### Information provided
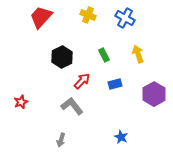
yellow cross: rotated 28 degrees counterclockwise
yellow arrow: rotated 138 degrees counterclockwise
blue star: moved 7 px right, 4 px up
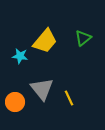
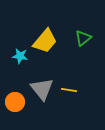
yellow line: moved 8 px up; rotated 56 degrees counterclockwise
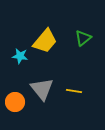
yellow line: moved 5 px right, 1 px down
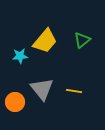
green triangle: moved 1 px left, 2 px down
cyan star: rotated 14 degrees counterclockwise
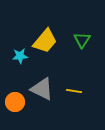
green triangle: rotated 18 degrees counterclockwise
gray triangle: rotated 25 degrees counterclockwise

### Exercise brief
List every line above that contains the word "moved".

### Correct answer
blue star: moved 7 px right, 4 px up
yellow line: moved 8 px up; rotated 56 degrees counterclockwise
yellow line: moved 5 px right, 1 px down
green triangle: moved 1 px left, 2 px down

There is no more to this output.